GOAL OF THE EXERCISE
Scan the entries and copy each line where the word "ball" is present.

EXTRACTED RECORDS
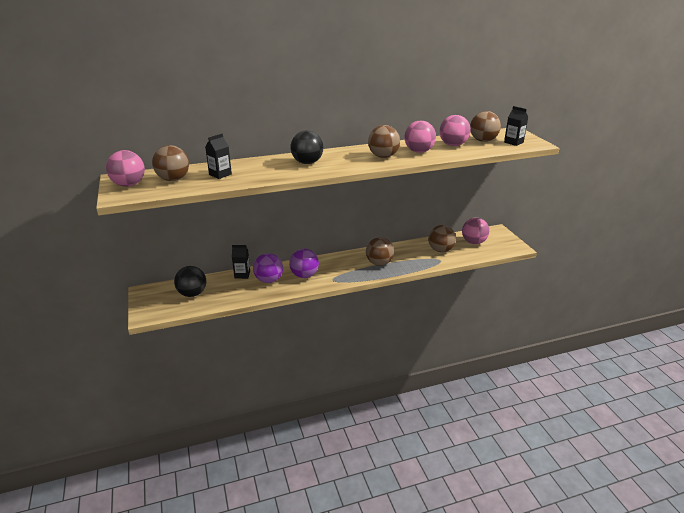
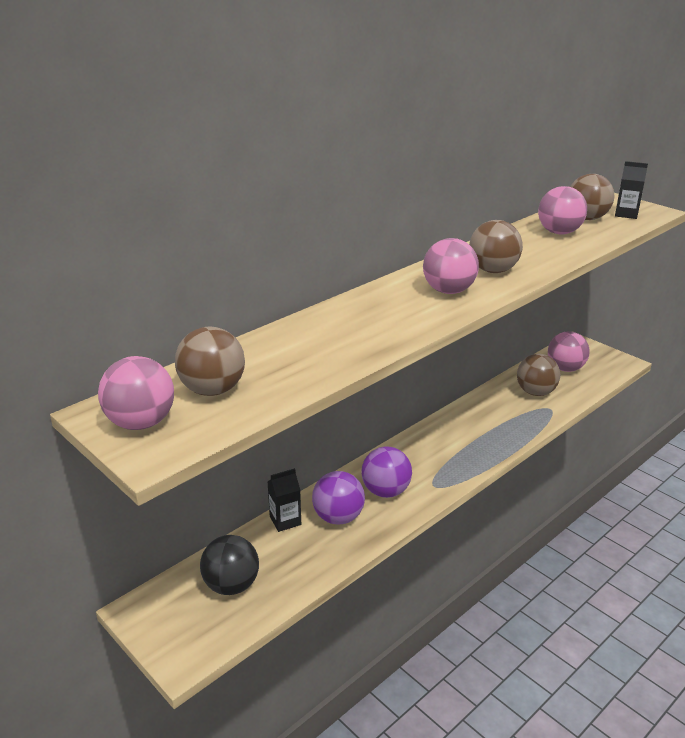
camera: 25 degrees left, 0 degrees up
(220, 174) = (285, 360): black carton -> none
(307, 163) = (398, 305): black ball -> none
(379, 263) = (474, 437): brown ball -> none
(419, 151) = (529, 252): pink ball -> pink ball (448, 291)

EXERCISE OUTPUT
(307, 163) = (398, 305): black ball -> none
(379, 263) = (474, 437): brown ball -> none
(419, 151) = (529, 252): pink ball -> pink ball (448, 291)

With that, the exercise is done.